● About this exercise
Word for word, restate the entries below, but exclude the images.

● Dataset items
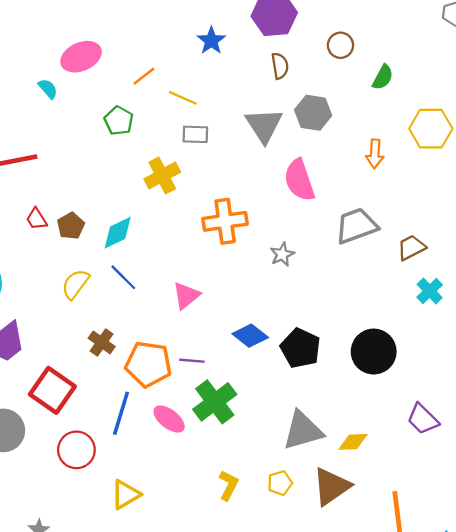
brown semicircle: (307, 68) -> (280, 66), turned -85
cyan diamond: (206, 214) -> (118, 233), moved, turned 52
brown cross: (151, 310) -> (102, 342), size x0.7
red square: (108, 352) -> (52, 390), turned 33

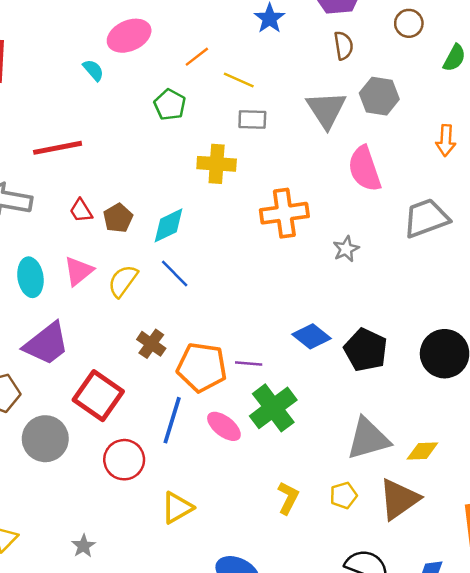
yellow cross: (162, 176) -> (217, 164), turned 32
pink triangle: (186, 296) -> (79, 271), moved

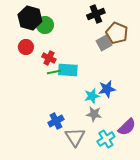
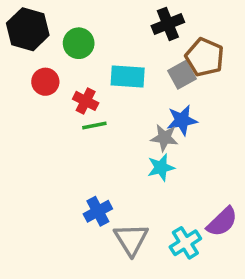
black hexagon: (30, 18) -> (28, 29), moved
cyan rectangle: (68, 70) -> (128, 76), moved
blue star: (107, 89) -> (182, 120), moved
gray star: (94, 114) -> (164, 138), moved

● Solution to the problem
brown semicircle: (307, 68) -> (280, 66), turned -85
cyan diamond: (206, 214) -> (118, 233), moved, turned 52
brown cross: (151, 310) -> (102, 342), size x0.7
red square: (108, 352) -> (52, 390), turned 33

yellow cross: (162, 176) -> (217, 164), turned 32
pink triangle: (186, 296) -> (79, 271), moved

black hexagon: (30, 18) -> (28, 29), moved
cyan rectangle: (68, 70) -> (128, 76), moved
blue star: (107, 89) -> (182, 120), moved
gray star: (94, 114) -> (164, 138), moved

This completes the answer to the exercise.